Instructions to follow:
Every line from the one with "(207, 496) = (316, 385): none -> black hammer" to the end of the entries, both included, is to be copied exactly; the other lines stay out.

Available records:
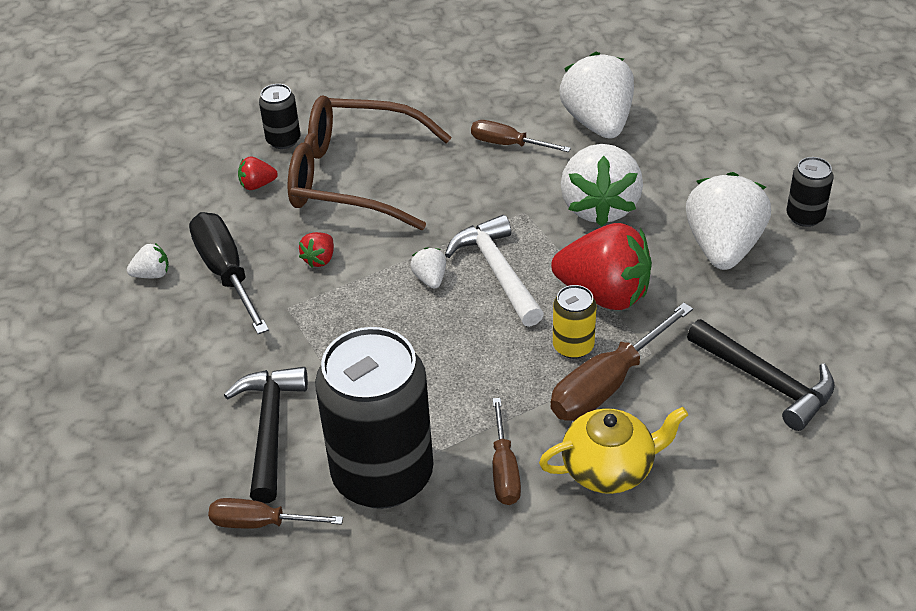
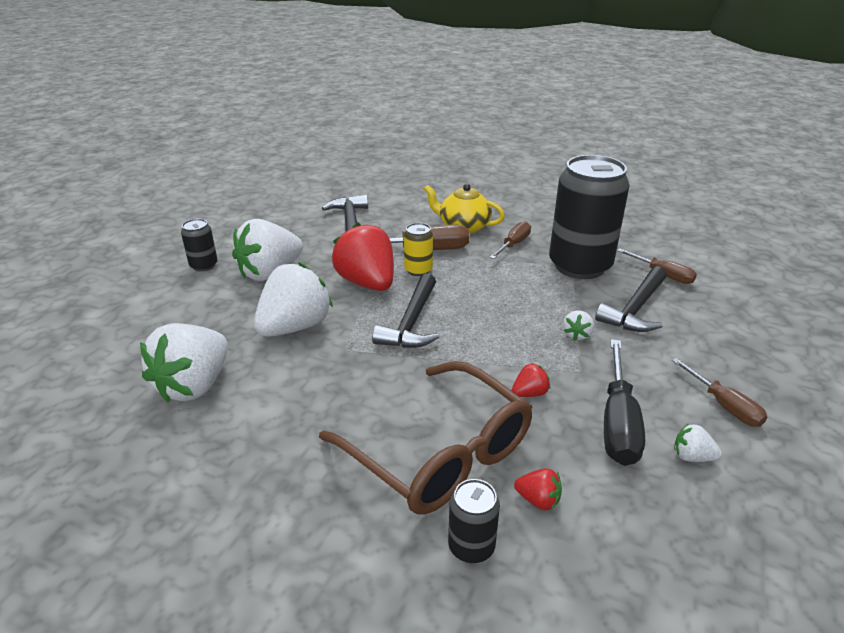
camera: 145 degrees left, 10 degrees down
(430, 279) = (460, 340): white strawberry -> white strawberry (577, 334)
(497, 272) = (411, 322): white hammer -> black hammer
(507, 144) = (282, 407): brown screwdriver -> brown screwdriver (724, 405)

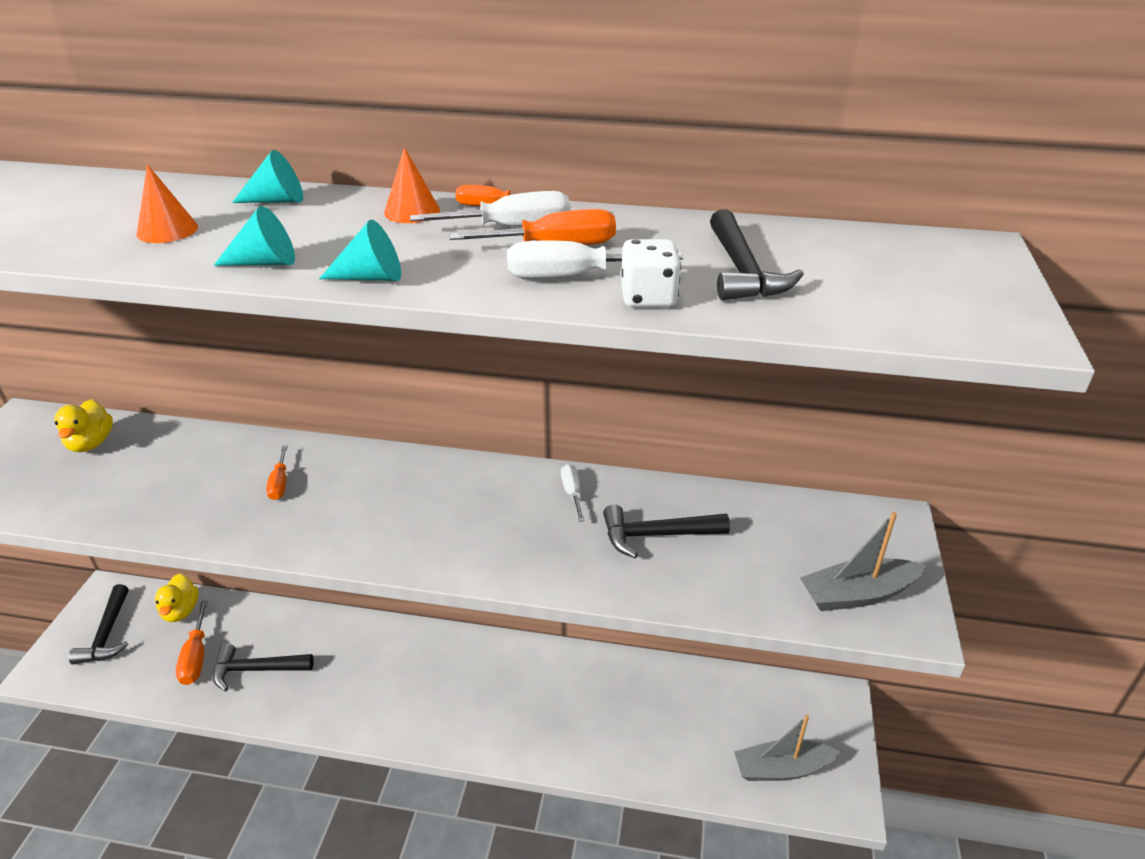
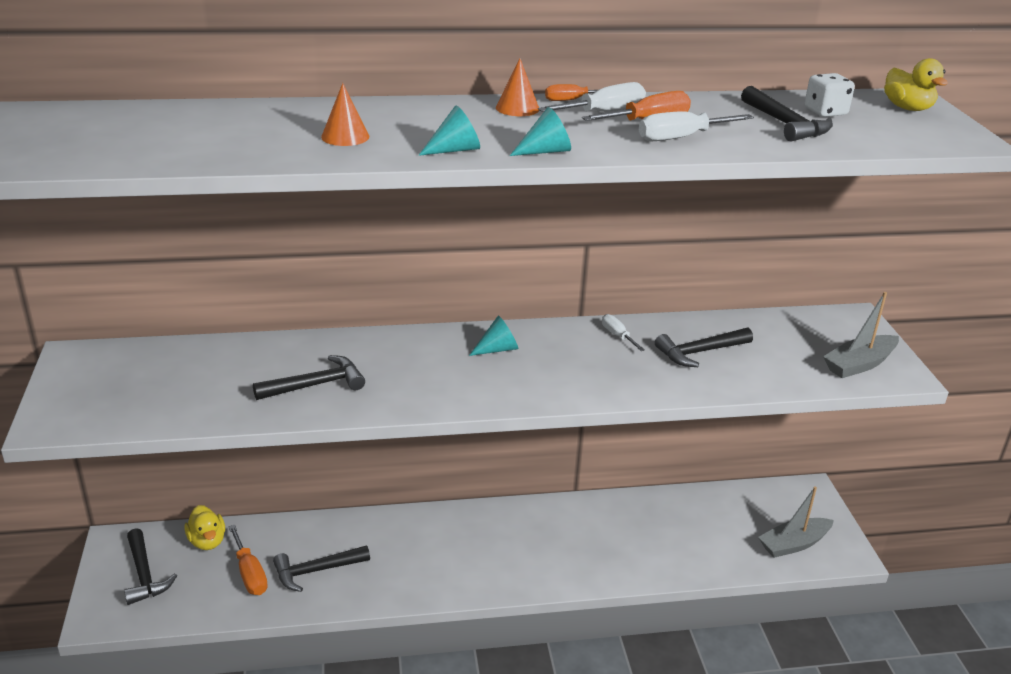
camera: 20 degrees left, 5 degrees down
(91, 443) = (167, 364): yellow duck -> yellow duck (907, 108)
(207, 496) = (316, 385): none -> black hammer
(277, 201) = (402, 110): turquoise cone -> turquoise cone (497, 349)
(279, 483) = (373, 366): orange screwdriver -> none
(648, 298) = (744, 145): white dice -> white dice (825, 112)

Exercise result:
(207, 496) = (316, 385): none -> black hammer
(277, 201) = (402, 110): turquoise cone -> turquoise cone (497, 349)
(279, 483) = (373, 366): orange screwdriver -> none
(648, 298) = (744, 145): white dice -> white dice (825, 112)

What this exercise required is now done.